**Source data**
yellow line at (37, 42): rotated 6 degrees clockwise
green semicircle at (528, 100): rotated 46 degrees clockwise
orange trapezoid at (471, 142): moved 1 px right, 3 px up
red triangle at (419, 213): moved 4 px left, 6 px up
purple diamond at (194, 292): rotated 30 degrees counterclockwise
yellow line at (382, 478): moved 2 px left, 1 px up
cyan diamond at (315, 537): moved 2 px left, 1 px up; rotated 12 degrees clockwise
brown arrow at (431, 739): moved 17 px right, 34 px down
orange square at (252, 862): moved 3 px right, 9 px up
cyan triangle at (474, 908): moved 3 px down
--
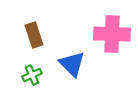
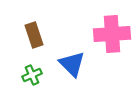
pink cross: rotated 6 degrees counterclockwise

**Exercise description**
Output the rows from the one containing "yellow line at (37, 42): rotated" through the one containing "cyan triangle at (474, 908): moved 3 px down", both included, copied exactly.

**Result of the task**
yellow line at (37, 42): rotated 6 degrees clockwise
green semicircle at (528, 100): rotated 46 degrees clockwise
orange trapezoid at (471, 142): moved 1 px right, 3 px up
red triangle at (419, 213): moved 4 px left, 6 px up
purple diamond at (194, 292): rotated 30 degrees counterclockwise
yellow line at (382, 478): moved 2 px left, 1 px up
cyan diamond at (315, 537): moved 2 px left, 1 px up; rotated 12 degrees clockwise
brown arrow at (431, 739): moved 17 px right, 34 px down
orange square at (252, 862): moved 3 px right, 9 px up
cyan triangle at (474, 908): moved 3 px down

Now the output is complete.